■ **Work task**
After locating the line that contains "new: black_notebook [349,246]" in the data below, set down exactly that line and each one after it through the line that contains "[731,223] to [273,310]", and nothing more.

● ● ●

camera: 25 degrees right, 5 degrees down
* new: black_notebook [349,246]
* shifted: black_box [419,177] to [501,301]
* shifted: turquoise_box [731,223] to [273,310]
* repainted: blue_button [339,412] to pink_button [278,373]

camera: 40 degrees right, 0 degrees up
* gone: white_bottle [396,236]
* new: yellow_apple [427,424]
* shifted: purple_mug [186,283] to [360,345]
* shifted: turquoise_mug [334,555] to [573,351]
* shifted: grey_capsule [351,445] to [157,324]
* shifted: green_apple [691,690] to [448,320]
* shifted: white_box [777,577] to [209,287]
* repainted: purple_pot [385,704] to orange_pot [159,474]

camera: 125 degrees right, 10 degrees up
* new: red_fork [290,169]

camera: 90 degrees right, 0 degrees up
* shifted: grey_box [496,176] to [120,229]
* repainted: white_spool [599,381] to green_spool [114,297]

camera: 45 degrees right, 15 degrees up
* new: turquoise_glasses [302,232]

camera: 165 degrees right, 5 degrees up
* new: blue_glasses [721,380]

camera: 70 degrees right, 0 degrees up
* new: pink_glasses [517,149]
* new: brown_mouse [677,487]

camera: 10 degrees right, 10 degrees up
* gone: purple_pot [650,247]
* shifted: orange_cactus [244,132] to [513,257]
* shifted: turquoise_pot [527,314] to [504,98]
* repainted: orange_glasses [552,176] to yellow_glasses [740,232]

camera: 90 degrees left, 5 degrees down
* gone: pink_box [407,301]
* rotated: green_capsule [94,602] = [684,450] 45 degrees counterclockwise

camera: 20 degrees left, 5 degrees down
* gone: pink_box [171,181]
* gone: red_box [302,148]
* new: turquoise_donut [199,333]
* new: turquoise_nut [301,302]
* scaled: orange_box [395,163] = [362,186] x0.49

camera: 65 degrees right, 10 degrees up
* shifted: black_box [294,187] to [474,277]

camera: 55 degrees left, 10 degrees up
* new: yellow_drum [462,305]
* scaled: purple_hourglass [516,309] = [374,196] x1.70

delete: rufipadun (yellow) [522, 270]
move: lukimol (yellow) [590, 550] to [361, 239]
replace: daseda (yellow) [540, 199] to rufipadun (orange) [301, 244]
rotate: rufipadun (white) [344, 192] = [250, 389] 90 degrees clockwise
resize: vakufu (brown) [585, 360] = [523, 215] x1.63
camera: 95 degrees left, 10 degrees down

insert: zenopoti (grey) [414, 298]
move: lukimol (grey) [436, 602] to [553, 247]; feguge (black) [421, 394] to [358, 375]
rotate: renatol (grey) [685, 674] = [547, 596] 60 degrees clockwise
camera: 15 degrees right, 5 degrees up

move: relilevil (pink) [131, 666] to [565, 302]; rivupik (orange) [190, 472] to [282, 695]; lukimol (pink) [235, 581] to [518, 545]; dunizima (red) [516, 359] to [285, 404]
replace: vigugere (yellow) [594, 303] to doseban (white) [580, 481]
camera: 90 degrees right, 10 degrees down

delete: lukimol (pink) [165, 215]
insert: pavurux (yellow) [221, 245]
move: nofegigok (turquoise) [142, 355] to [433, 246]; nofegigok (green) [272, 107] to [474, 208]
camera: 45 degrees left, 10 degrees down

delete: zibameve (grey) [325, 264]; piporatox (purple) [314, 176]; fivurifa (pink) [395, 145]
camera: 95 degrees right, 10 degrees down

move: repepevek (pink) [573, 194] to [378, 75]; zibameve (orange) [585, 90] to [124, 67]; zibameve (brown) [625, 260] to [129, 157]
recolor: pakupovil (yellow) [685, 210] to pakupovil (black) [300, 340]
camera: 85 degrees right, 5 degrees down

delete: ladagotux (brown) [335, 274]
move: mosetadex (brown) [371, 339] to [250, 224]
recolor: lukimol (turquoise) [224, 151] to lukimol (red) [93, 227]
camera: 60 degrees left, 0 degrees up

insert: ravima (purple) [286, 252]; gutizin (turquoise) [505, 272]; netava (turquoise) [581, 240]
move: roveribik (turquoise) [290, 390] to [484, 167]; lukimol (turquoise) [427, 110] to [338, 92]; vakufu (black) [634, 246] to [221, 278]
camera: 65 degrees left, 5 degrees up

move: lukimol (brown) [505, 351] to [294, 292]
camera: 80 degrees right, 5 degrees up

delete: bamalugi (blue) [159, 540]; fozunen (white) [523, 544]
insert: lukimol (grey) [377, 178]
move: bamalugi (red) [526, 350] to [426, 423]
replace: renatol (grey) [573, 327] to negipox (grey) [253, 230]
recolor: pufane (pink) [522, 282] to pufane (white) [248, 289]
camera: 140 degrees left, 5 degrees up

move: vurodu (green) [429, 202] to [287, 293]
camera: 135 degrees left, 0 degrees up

● ● ●

■ **Solution below**
* new: black_notebook [349,246]
* shifted: black_box [419,177] to [501,301]
* shifted: turquoise_box [731,223] to [273,310]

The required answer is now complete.